DATA FOR PROCESSING:

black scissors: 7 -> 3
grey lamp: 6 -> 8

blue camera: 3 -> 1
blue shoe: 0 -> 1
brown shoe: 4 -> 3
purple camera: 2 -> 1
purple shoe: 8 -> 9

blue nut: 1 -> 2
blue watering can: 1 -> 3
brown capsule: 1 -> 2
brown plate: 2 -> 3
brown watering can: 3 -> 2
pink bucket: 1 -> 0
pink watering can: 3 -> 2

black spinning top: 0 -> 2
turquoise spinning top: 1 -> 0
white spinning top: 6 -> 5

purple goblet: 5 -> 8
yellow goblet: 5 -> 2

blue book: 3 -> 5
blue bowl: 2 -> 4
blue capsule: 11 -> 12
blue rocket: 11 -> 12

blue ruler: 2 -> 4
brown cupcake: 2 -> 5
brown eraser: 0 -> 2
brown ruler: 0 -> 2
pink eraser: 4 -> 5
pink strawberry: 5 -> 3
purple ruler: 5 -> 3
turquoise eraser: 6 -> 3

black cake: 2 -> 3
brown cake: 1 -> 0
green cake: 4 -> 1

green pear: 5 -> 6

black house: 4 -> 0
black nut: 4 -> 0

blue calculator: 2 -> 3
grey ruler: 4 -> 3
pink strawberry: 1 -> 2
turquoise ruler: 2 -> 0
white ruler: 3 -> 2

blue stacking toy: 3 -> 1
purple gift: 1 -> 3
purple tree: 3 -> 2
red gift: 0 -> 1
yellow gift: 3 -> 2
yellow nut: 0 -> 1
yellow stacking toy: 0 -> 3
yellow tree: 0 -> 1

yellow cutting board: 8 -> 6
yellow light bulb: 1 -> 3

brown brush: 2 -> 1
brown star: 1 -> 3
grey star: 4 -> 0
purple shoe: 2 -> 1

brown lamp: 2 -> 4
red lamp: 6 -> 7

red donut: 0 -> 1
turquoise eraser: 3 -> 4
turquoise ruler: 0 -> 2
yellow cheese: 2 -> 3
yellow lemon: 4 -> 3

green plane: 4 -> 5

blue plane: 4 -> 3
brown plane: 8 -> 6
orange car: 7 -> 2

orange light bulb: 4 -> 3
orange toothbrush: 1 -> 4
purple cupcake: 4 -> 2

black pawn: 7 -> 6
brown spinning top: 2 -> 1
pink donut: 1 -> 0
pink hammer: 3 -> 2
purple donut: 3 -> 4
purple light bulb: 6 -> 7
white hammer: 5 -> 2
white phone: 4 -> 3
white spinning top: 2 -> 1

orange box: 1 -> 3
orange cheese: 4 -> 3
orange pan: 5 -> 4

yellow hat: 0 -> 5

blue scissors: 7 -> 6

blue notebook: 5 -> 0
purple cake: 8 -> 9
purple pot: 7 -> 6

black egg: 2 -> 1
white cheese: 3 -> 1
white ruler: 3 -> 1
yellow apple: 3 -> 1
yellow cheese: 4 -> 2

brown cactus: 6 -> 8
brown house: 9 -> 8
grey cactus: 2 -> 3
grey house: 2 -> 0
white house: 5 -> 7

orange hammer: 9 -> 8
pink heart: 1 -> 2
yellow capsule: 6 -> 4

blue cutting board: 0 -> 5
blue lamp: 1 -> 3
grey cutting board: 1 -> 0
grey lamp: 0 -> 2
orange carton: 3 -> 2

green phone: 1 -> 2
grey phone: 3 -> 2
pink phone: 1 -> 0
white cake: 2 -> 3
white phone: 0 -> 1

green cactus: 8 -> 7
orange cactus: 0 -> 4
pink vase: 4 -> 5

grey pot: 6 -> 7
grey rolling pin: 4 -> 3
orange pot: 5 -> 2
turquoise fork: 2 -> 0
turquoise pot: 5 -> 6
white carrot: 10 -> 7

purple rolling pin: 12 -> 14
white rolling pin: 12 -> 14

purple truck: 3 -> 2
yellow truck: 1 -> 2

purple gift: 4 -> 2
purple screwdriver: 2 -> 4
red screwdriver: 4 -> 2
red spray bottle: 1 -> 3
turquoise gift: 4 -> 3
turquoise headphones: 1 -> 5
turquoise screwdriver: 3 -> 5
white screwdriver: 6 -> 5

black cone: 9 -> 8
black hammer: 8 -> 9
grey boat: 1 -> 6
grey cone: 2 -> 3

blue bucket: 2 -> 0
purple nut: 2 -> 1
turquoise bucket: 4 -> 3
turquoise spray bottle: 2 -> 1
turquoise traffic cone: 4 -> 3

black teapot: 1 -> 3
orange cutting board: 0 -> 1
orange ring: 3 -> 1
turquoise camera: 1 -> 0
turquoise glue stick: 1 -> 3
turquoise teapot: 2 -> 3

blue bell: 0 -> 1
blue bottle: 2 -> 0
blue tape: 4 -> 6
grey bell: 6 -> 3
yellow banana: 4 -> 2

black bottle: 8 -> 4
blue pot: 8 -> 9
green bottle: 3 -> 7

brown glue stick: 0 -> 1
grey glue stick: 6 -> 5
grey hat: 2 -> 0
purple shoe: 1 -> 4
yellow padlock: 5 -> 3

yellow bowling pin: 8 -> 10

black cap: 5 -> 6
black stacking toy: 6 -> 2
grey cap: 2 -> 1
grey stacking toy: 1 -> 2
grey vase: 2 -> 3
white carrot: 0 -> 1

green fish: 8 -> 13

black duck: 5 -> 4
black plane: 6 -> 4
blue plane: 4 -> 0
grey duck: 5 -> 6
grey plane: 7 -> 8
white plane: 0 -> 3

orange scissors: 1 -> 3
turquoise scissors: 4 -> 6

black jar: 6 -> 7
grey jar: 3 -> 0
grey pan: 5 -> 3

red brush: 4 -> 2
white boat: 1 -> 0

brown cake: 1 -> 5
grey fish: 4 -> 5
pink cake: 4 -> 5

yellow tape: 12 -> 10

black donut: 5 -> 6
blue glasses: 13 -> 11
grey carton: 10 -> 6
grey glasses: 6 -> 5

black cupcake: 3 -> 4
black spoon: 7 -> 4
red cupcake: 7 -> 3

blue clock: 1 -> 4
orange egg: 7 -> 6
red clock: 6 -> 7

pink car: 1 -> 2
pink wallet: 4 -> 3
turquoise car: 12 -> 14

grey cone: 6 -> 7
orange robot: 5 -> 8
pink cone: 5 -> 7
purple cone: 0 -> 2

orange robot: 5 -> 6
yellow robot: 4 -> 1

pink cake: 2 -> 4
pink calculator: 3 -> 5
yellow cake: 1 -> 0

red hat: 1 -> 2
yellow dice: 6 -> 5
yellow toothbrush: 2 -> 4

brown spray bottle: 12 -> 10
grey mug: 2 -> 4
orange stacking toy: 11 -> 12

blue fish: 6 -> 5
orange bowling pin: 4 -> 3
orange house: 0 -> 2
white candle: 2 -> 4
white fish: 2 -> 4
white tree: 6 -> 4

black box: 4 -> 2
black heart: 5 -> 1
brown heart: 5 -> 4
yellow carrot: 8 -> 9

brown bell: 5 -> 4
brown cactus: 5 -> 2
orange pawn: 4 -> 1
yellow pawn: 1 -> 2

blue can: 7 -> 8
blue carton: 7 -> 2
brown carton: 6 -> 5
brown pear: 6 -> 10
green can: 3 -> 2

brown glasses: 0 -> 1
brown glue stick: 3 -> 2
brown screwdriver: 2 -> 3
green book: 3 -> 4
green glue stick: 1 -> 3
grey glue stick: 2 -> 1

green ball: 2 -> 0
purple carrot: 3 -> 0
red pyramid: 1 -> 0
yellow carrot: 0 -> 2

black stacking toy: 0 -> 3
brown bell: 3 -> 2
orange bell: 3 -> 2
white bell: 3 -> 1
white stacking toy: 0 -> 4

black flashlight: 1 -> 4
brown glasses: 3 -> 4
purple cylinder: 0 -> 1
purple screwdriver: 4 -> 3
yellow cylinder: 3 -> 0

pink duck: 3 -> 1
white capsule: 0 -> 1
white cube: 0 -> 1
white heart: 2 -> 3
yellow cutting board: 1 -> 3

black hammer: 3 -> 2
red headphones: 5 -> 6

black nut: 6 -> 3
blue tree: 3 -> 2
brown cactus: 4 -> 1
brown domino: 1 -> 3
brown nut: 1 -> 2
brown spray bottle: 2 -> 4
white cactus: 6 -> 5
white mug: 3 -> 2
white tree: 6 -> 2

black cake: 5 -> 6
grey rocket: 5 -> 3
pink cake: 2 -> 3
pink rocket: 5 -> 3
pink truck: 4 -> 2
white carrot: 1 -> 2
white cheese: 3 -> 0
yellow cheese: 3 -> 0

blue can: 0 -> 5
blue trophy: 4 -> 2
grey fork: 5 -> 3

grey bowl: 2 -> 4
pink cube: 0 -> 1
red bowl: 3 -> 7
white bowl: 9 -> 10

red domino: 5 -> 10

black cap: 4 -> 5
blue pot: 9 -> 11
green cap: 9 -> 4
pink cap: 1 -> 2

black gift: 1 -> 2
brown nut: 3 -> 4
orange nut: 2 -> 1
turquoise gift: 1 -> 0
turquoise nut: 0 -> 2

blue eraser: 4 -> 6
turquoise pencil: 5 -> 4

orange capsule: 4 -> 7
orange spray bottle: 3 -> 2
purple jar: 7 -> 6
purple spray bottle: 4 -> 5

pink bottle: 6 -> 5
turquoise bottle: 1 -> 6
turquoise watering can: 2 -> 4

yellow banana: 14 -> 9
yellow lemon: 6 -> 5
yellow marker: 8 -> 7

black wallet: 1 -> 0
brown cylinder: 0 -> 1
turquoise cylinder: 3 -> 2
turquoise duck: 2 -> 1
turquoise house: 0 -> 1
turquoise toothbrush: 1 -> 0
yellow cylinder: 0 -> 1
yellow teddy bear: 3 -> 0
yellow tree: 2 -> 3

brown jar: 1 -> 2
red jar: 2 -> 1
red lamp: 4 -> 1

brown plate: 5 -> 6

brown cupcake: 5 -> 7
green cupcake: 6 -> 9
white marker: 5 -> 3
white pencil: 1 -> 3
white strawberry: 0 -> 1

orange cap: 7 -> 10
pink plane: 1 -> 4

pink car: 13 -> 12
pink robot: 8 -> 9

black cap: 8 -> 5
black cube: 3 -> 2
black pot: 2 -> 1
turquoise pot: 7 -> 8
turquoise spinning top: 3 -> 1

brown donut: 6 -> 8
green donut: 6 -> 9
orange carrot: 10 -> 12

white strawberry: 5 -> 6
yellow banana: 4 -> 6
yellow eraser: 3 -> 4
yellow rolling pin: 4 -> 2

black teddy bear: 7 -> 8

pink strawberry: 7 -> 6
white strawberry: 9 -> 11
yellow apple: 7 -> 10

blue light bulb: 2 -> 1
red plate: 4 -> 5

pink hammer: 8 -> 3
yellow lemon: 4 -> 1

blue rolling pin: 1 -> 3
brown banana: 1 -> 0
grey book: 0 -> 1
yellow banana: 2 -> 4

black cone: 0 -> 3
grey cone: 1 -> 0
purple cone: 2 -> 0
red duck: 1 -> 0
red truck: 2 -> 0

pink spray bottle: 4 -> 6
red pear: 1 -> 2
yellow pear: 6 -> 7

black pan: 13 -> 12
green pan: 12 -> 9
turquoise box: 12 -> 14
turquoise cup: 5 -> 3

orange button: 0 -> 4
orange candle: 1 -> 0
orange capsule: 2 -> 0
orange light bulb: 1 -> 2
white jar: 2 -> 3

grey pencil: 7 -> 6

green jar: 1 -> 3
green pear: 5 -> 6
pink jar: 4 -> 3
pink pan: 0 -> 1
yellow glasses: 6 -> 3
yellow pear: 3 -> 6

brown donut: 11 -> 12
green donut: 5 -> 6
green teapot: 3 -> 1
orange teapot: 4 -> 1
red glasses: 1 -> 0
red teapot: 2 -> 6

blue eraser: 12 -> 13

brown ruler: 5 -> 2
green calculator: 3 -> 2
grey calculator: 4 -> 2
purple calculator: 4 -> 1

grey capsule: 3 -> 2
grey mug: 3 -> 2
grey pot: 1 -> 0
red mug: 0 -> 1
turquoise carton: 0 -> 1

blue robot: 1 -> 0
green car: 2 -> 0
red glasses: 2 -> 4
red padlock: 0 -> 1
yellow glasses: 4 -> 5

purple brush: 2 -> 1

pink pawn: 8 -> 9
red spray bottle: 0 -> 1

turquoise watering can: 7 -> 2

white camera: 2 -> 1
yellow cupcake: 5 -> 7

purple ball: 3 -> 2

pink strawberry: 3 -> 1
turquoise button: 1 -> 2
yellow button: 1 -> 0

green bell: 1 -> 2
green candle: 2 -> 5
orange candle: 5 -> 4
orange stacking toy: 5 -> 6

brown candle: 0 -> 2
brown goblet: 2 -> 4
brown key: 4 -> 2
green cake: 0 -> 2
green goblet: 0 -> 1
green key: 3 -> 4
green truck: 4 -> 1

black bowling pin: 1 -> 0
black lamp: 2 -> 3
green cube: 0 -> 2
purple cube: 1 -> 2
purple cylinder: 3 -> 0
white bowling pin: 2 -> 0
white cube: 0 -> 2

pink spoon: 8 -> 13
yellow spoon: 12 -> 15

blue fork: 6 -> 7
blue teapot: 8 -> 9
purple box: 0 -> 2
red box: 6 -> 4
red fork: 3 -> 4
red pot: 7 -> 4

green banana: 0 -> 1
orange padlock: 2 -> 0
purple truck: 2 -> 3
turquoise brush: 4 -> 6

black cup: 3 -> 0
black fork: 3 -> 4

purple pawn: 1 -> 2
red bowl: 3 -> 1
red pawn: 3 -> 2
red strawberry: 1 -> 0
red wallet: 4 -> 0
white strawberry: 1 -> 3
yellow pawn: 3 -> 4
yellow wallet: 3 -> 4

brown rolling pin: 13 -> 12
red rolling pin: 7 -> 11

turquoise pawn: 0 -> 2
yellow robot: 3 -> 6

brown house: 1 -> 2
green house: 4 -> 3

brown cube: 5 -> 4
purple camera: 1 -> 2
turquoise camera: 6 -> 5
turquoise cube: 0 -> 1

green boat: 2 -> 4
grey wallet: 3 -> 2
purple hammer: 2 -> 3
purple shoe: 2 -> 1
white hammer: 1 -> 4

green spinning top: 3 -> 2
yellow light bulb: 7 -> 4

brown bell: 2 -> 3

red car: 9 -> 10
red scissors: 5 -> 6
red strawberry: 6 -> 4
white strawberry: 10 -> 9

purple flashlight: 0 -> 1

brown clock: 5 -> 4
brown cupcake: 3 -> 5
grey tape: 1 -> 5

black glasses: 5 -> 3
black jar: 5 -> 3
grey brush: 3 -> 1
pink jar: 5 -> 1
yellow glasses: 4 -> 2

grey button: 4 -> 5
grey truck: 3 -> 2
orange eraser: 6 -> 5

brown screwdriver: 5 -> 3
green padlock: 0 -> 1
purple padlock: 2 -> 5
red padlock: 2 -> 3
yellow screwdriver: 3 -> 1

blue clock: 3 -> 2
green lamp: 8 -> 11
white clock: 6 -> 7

TASK PROMPT: From the listing above, the lines starting with the one that has "grey hat: 2 -> 0" and running through the one that has "pink cake: 2 -> 4" should be copied exactly, ends included.

PROBLEM SOLUTION:
grey hat: 2 -> 0
purple shoe: 1 -> 4
yellow padlock: 5 -> 3

yellow bowling pin: 8 -> 10

black cap: 5 -> 6
black stacking toy: 6 -> 2
grey cap: 2 -> 1
grey stacking toy: 1 -> 2
grey vase: 2 -> 3
white carrot: 0 -> 1

green fish: 8 -> 13

black duck: 5 -> 4
black plane: 6 -> 4
blue plane: 4 -> 0
grey duck: 5 -> 6
grey plane: 7 -> 8
white plane: 0 -> 3

orange scissors: 1 -> 3
turquoise scissors: 4 -> 6

black jar: 6 -> 7
grey jar: 3 -> 0
grey pan: 5 -> 3

red brush: 4 -> 2
white boat: 1 -> 0

brown cake: 1 -> 5
grey fish: 4 -> 5
pink cake: 4 -> 5

yellow tape: 12 -> 10

black donut: 5 -> 6
blue glasses: 13 -> 11
grey carton: 10 -> 6
grey glasses: 6 -> 5

black cupcake: 3 -> 4
black spoon: 7 -> 4
red cupcake: 7 -> 3

blue clock: 1 -> 4
orange egg: 7 -> 6
red clock: 6 -> 7

pink car: 1 -> 2
pink wallet: 4 -> 3
turquoise car: 12 -> 14

grey cone: 6 -> 7
orange robot: 5 -> 8
pink cone: 5 -> 7
purple cone: 0 -> 2

orange robot: 5 -> 6
yellow robot: 4 -> 1

pink cake: 2 -> 4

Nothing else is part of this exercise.